The reply must consist of the complete listing, reproduced exactly, with no images included.
++++ Information provided ++++
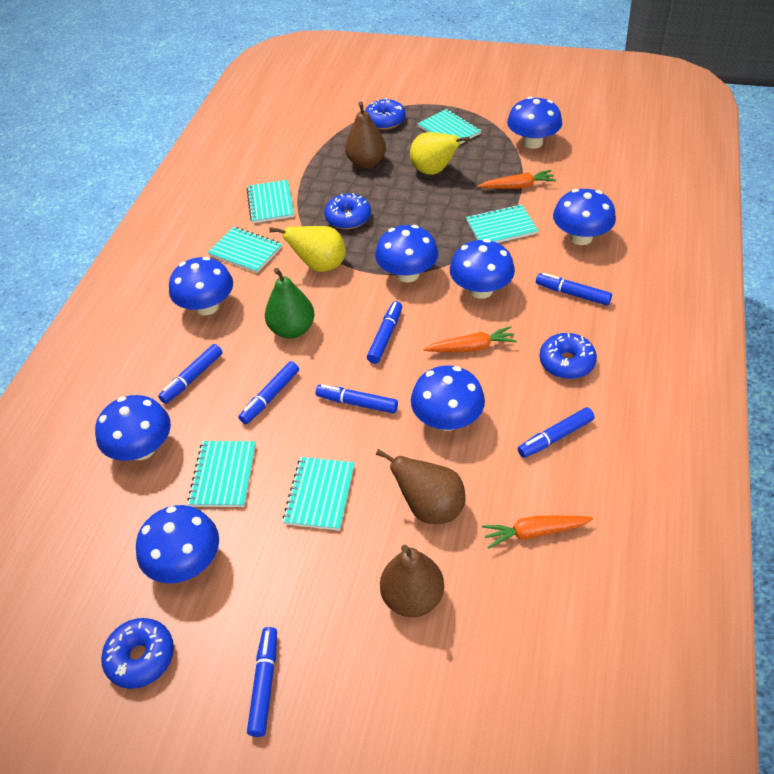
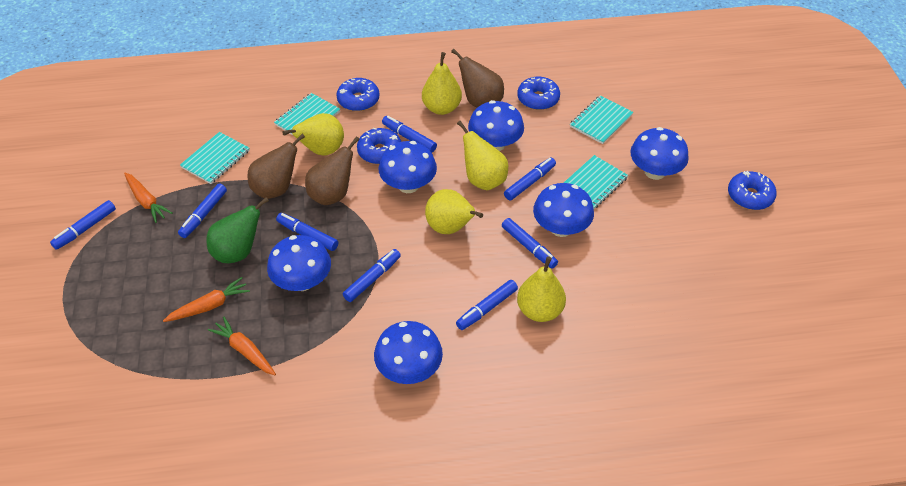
blue marker: 7 -> 8
blue mushroom: 8 -> 6
turquoise notebook: 6 -> 4
yellow pear: 2 -> 5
++++
> [Solution]
blue marker: 7 -> 8
blue mushroom: 8 -> 6
turquoise notebook: 6 -> 4
yellow pear: 2 -> 5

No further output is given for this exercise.